Find the line with "The size of" and the line with "The second view gained the black" in the entries below; output exactly those two lines, every line between them, and no others.

= Data shown =
---

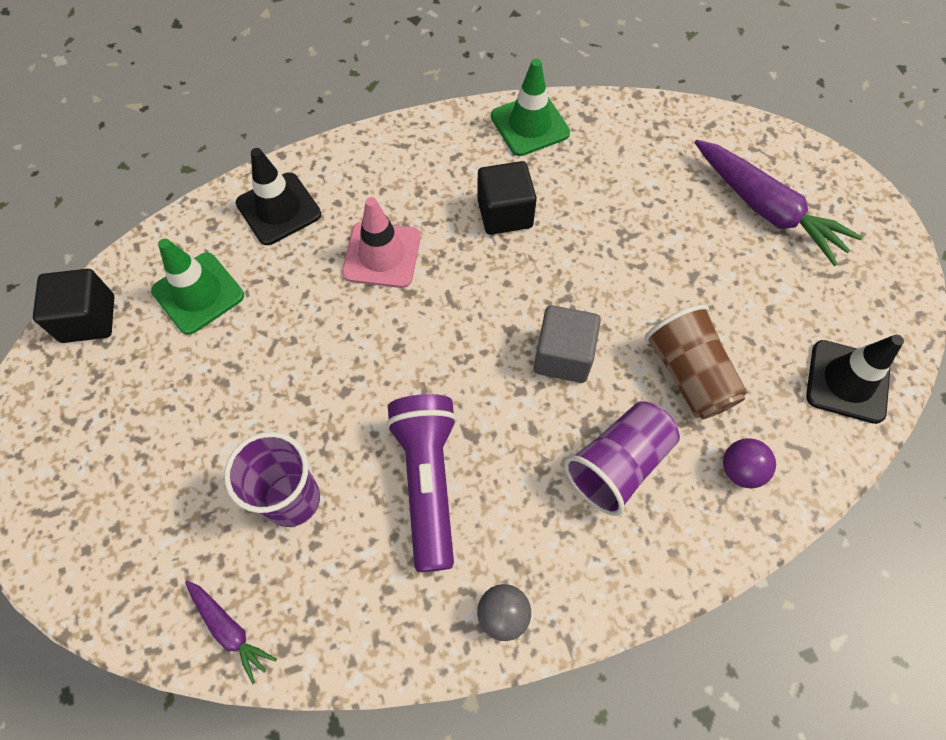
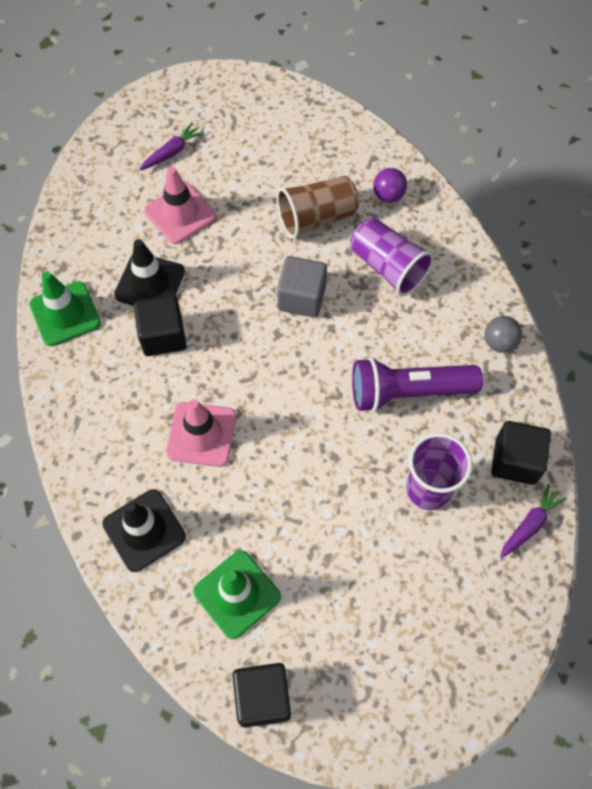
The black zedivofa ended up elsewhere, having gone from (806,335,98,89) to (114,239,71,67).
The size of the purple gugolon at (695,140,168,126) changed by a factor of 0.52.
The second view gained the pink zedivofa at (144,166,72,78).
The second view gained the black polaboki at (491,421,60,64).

---

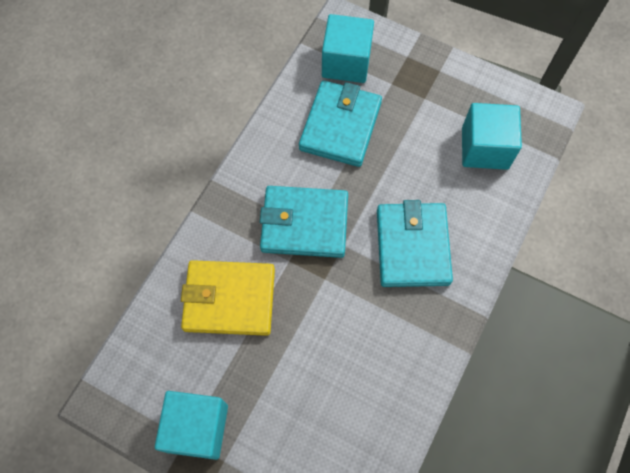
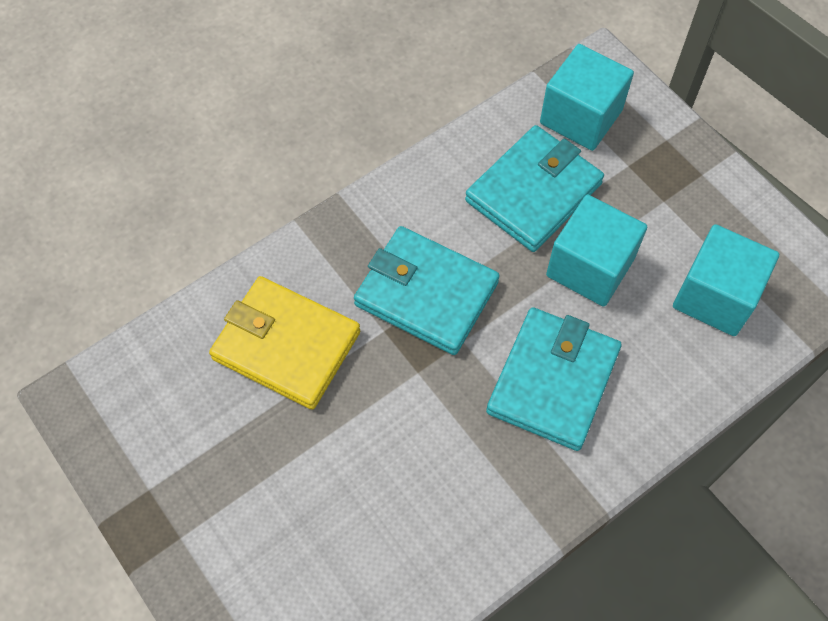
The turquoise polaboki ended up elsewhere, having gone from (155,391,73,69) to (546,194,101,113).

---

= Result below =
The size of the purple gugolon at (695,140,168,126) changed by a factor of 0.52.
The second view gained the pink zedivofa at (144,166,72,78).
The second view gained the black polaboki at (491,421,60,64).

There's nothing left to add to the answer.